(Coordinate-based change listings)
++++++
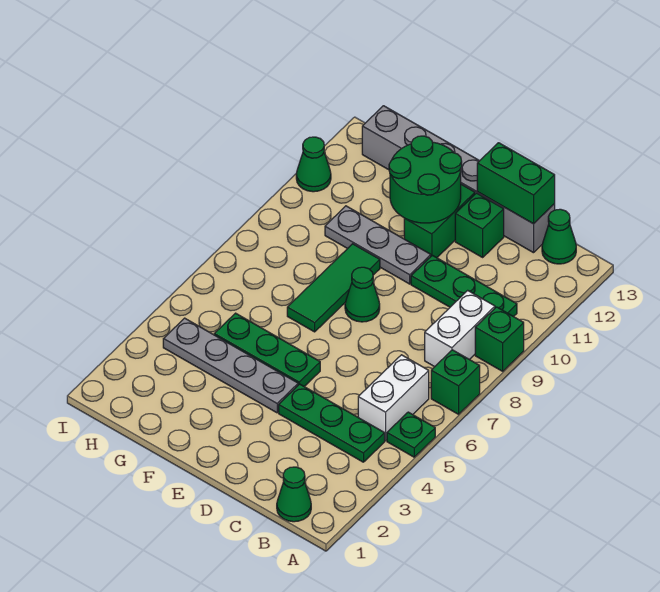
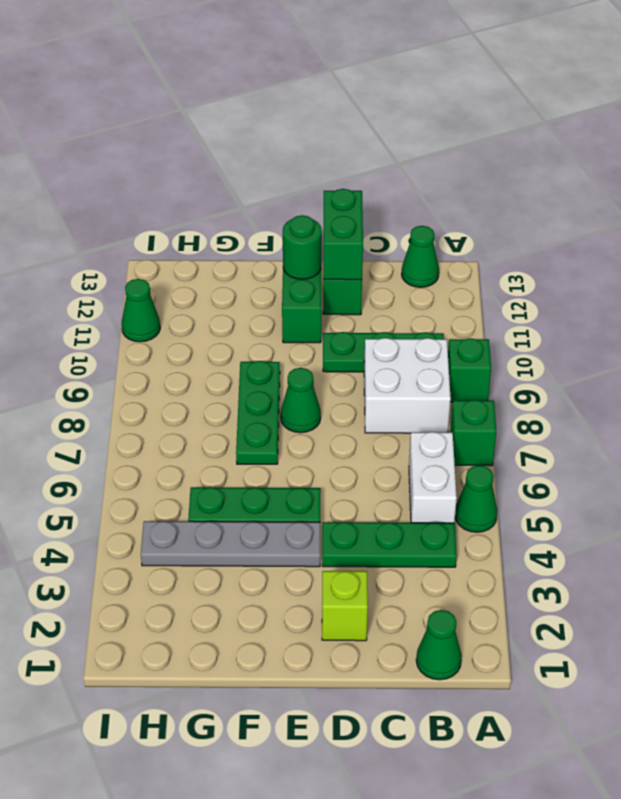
green plate A5 level 1 -> green cone A5 level 1
white brick B8:B9 level 1 -> white brick B8:C9 level 1
grey brick C13:H13 level 1 -> none
green brick C13:D13 level 2 -> green brick D12:D13 level 2
none -> lime brick D2 level 1
grey plate E10:G10 level 1 -> none
green round brick E11:F12 level 2 -> green round brick E12 level 2
green tile F7:F9 level 1 -> green plate F7:F9 level 1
++++++
> [ACTIVITY]:
The expected answer is the data retyped exactly, without pictures.

> [RESULT OF THE TASK]:
green plate A5 level 1 -> green cone A5 level 1
white brick B8:B9 level 1 -> white brick B8:C9 level 1
grey brick C13:H13 level 1 -> none
green brick C13:D13 level 2 -> green brick D12:D13 level 2
none -> lime brick D2 level 1
grey plate E10:G10 level 1 -> none
green round brick E11:F12 level 2 -> green round brick E12 level 2
green tile F7:F9 level 1 -> green plate F7:F9 level 1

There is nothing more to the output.